Below is a listing with pictures in it; transcribe exactly the lines from the one that has "none -> purple brick G1 level 1" through the one that has "green brick I2:I3", and omit those pictures.
++++ SUPPLIED DATA ++++
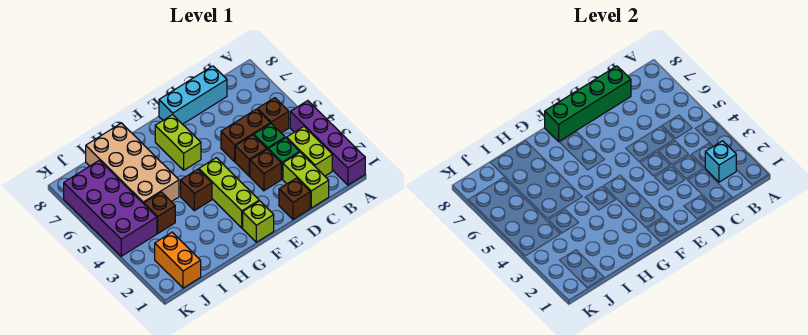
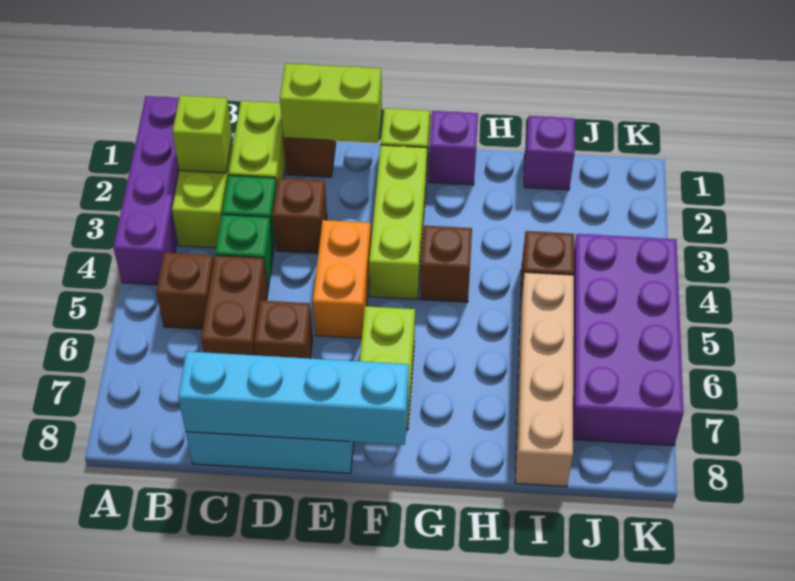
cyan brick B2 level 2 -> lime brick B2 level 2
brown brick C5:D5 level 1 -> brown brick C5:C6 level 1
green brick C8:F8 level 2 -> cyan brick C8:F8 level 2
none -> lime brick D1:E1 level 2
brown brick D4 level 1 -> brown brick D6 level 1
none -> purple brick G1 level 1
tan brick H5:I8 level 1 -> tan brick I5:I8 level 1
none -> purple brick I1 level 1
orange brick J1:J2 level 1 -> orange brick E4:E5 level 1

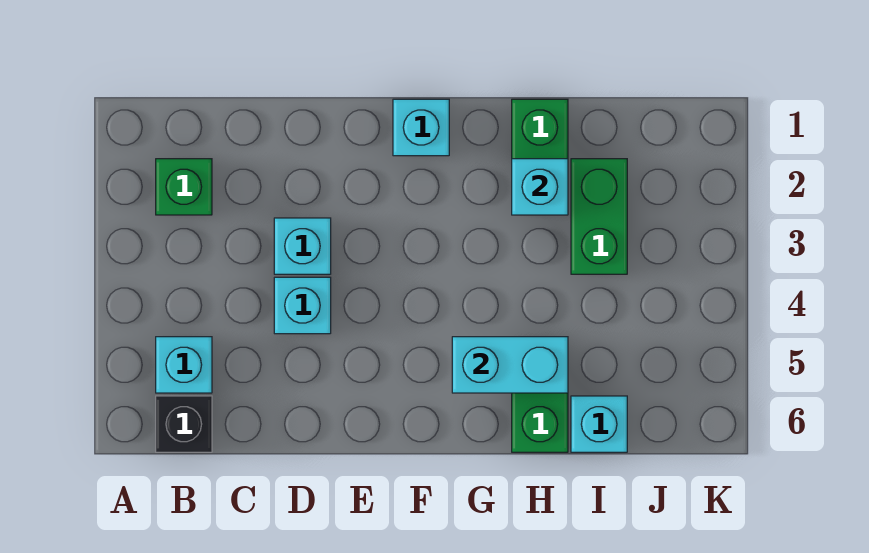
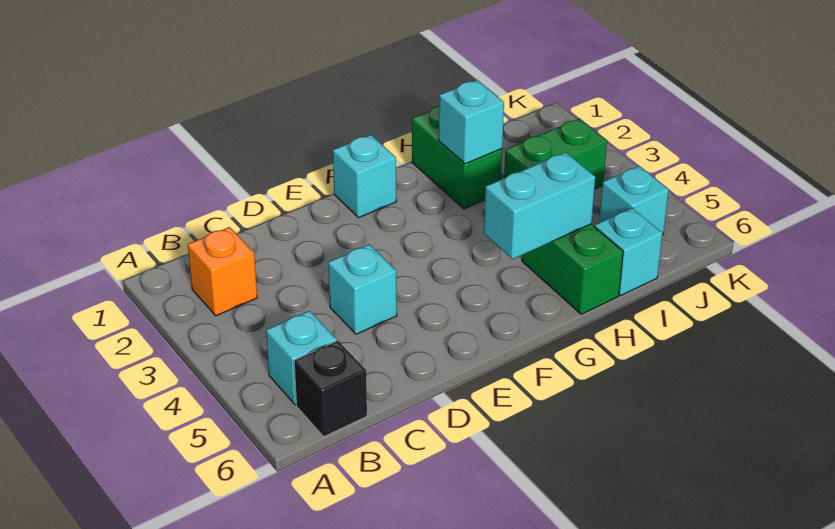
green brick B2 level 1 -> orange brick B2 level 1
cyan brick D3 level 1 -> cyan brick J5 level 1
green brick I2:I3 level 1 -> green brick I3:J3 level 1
++++
++++ SUPPLIED DATA ++++
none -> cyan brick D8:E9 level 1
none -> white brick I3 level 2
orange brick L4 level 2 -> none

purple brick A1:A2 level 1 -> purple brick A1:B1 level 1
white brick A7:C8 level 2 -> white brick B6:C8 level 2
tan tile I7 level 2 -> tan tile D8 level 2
++++
RESPONSE TO THIS EXERCISE »
none -> purple brick G1 level 1
tan brick H5:I8 level 1 -> tan brick I5:I8 level 1
none -> purple brick I1 level 1
orange brick J1:J2 level 1 -> orange brick E4:E5 level 1

green brick B2 level 1 -> orange brick B2 level 1
cyan brick D3 level 1 -> cyan brick J5 level 1
green brick I2:I3 level 1 -> green brick I3:J3 level 1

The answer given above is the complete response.